[Records drawn from a dataset]
>>>>>
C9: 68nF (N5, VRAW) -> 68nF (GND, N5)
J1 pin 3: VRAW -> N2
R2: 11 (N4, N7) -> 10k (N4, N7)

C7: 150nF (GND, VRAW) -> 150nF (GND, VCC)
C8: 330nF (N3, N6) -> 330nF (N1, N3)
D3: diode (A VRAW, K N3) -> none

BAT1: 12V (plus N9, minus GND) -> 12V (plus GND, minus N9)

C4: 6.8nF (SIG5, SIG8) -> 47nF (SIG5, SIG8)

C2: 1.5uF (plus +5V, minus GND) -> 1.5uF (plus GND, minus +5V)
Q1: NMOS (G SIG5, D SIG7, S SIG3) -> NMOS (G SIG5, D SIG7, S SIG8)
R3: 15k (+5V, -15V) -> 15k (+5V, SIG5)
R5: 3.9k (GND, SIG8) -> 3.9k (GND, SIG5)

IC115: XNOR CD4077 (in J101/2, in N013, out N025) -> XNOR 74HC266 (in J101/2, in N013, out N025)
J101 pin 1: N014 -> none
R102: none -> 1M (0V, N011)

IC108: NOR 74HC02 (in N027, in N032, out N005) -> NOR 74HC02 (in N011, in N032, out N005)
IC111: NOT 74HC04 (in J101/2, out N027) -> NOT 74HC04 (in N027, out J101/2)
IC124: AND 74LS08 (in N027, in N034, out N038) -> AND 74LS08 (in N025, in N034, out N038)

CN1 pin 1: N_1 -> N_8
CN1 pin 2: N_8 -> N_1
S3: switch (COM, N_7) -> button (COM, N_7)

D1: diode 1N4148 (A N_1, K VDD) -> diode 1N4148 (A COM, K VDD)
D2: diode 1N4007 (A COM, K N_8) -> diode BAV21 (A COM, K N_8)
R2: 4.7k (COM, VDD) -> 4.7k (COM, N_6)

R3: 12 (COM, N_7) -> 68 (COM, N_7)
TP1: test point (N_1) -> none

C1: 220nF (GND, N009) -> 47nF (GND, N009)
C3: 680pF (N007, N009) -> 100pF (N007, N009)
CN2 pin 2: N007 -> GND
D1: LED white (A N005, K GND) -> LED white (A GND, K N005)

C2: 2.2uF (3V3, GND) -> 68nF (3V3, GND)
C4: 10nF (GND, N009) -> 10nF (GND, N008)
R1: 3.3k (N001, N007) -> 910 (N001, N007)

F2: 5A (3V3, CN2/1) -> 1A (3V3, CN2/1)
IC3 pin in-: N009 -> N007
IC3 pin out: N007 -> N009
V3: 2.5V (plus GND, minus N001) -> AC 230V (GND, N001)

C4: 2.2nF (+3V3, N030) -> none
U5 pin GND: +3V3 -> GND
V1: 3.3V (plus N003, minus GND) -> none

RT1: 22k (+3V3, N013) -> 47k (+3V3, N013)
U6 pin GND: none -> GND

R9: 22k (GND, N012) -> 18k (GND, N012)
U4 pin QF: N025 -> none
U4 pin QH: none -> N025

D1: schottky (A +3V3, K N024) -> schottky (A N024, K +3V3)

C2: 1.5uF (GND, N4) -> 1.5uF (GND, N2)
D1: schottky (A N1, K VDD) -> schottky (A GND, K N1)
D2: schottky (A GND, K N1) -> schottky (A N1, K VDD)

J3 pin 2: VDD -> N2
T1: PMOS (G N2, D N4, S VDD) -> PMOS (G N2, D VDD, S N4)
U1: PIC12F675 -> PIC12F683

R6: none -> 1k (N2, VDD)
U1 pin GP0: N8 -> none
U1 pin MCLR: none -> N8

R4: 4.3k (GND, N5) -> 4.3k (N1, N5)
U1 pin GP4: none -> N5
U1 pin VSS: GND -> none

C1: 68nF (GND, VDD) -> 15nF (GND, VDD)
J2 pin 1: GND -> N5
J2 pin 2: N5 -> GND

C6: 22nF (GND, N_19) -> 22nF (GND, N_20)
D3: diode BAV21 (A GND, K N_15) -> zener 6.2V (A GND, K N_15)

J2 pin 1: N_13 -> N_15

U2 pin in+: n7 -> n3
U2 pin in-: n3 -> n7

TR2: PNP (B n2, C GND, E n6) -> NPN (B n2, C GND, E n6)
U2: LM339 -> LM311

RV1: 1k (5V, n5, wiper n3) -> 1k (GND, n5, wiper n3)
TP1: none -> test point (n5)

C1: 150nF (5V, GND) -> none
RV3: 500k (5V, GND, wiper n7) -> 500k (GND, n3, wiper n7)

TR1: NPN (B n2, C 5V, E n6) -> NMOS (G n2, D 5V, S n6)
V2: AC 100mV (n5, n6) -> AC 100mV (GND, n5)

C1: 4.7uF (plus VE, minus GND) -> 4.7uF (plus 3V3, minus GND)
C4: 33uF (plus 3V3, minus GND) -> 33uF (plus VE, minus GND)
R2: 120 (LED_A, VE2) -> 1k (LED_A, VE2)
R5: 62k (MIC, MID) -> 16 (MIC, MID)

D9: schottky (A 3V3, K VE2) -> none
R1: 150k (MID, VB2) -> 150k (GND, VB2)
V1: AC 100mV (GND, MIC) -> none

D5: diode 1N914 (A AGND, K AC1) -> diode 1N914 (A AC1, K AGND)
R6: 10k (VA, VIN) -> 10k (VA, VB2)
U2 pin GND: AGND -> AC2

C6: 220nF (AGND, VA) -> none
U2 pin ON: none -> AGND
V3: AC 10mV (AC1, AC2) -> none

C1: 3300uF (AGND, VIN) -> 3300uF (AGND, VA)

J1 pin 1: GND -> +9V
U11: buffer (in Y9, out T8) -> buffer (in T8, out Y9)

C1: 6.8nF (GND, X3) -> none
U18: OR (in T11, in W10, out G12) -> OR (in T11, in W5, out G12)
<<<<<
In the records above, find each line with the word "schottky" and copy it out.

D1: schottky (A +3V3, K N024) -> schottky (A N024, K +3V3)
D1: schottky (A N1, K VDD) -> schottky (A GND, K N1)
D2: schottky (A GND, K N1) -> schottky (A N1, K VDD)
D9: schottky (A 3V3, K VE2) -> none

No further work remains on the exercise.